[显示数据]
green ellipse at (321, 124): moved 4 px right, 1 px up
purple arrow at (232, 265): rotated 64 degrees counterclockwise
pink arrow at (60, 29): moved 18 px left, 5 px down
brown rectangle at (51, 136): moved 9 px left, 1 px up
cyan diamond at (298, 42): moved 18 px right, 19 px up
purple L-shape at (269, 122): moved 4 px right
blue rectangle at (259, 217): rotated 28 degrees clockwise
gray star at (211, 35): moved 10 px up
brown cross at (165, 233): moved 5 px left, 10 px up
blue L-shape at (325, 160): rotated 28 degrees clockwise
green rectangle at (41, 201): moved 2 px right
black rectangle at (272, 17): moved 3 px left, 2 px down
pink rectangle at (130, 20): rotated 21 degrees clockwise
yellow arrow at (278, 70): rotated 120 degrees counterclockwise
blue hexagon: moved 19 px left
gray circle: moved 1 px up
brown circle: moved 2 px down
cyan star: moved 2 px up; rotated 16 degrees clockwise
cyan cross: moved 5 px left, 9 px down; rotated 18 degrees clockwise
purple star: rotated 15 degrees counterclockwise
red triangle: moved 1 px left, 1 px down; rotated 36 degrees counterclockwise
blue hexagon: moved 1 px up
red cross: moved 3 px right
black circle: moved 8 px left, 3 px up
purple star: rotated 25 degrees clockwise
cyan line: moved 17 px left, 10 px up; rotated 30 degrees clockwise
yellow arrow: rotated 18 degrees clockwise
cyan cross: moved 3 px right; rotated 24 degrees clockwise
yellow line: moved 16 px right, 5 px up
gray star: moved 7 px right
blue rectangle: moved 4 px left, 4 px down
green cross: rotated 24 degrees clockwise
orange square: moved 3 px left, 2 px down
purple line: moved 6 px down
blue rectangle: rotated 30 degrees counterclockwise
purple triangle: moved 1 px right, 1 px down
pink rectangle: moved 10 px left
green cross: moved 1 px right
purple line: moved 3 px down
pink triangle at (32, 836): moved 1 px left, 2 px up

[任务要求] 把数据中从第一行起、直到含有“blue L-shape at”的那一行为止的各行（首尾两行都算在内）写成编号列表，空行不列。

[完成结果]
1. green ellipse at (321, 124): moved 4 px right, 1 px up
2. purple arrow at (232, 265): rotated 64 degrees counterclockwise
3. pink arrow at (60, 29): moved 18 px left, 5 px down
4. brown rectangle at (51, 136): moved 9 px left, 1 px up
5. cyan diamond at (298, 42): moved 18 px right, 19 px up
6. purple L-shape at (269, 122): moved 4 px right
7. blue rectangle at (259, 217): rotated 28 degrees clockwise
8. gray star at (211, 35): moved 10 px up
9. brown cross at (165, 233): moved 5 px left, 10 px up
10. blue L-shape at (325, 160): rotated 28 degrees clockwise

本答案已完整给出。